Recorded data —
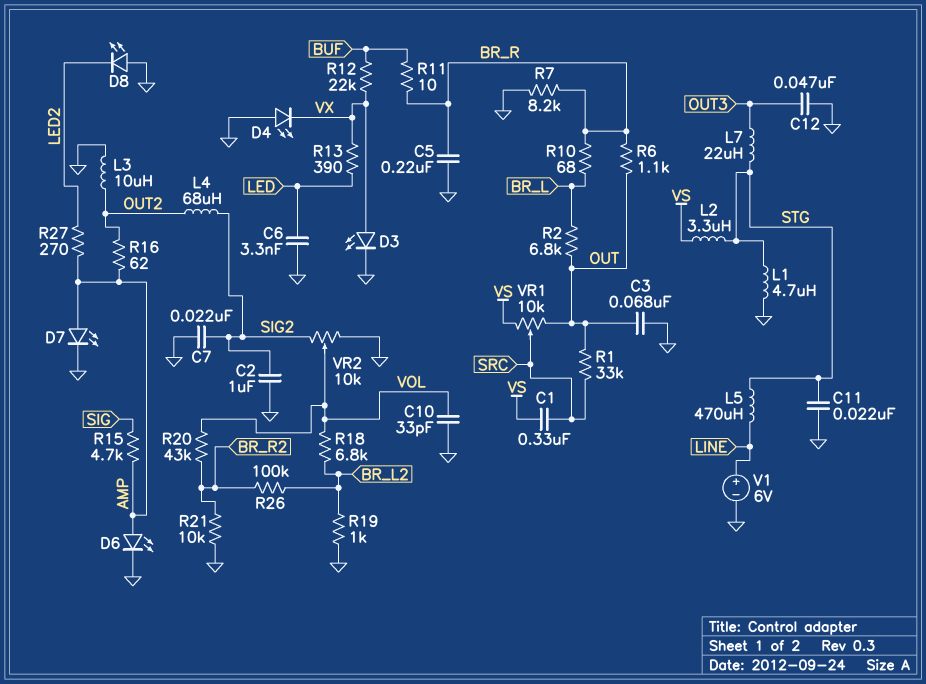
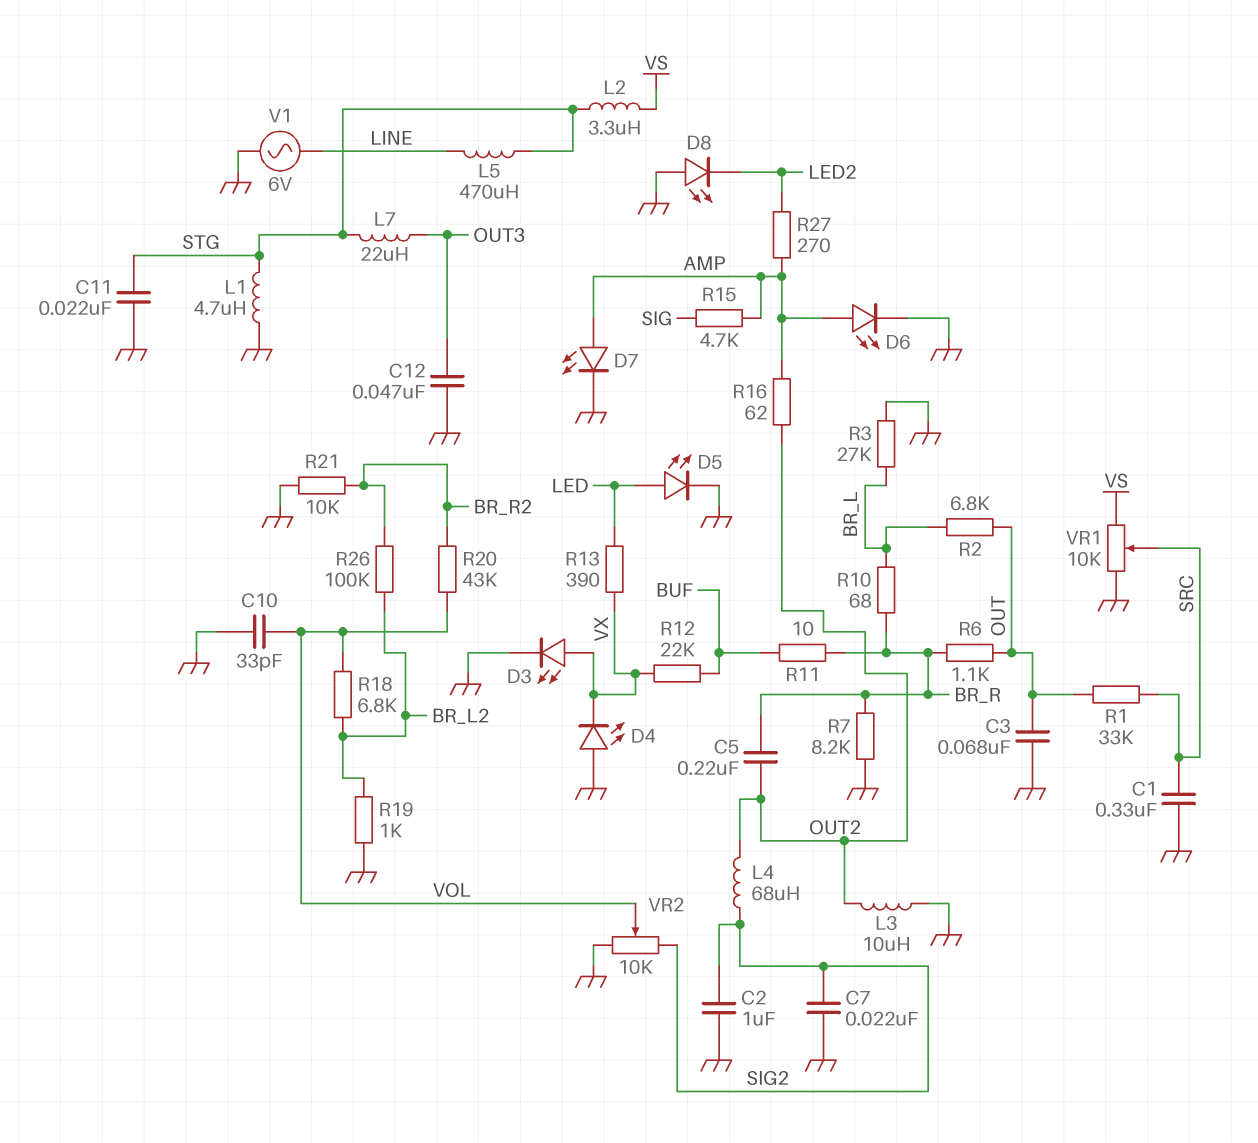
C1: 330nF (SRC, VS) -> 330nF (GND, SRC)
C5: 220nF (BR_R, GND) -> 220nF (BR_R, OUT2)
C6: 3.3nF (GND, LED) -> none
D5: none -> LED (A LED, K GND)
R3: none -> 27k (BR_L, GND)
V1: 6V (plus LINE, minus GND) -> AC 6V (GND, LINE)
VR1: 10k (OUT, VS, wiper SRC) -> 10k (GND, VS, wiper SRC)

EXERCISE AIM — Only the lines from the one containing "R3: none -> 27k (BR_L, GND)" through the final line above should be duplicated, exactly as they stand.

ANSWER TO THIS PROBLEM —
R3: none -> 27k (BR_L, GND)
V1: 6V (plus LINE, minus GND) -> AC 6V (GND, LINE)
VR1: 10k (OUT, VS, wiper SRC) -> 10k (GND, VS, wiper SRC)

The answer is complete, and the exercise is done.